### Task requirements
Exactly one number should make up the answer: how many lines of the listing contain the string "arrow".

### Supplied entries
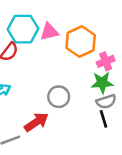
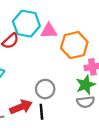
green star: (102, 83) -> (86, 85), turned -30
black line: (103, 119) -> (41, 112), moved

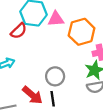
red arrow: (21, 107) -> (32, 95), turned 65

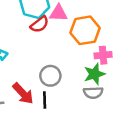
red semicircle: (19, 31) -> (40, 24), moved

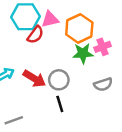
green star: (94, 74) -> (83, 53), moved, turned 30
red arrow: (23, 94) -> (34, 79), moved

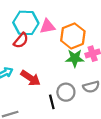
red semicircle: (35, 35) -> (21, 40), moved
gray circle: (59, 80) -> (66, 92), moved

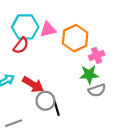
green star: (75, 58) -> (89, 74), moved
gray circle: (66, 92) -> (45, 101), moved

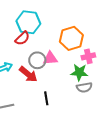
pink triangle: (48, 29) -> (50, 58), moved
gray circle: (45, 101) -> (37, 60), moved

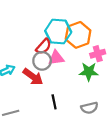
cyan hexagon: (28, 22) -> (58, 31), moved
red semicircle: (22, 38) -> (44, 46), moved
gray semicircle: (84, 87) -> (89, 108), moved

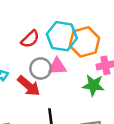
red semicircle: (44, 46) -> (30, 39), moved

* * *

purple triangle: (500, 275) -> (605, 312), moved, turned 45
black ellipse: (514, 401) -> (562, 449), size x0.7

### Response to the exercise
2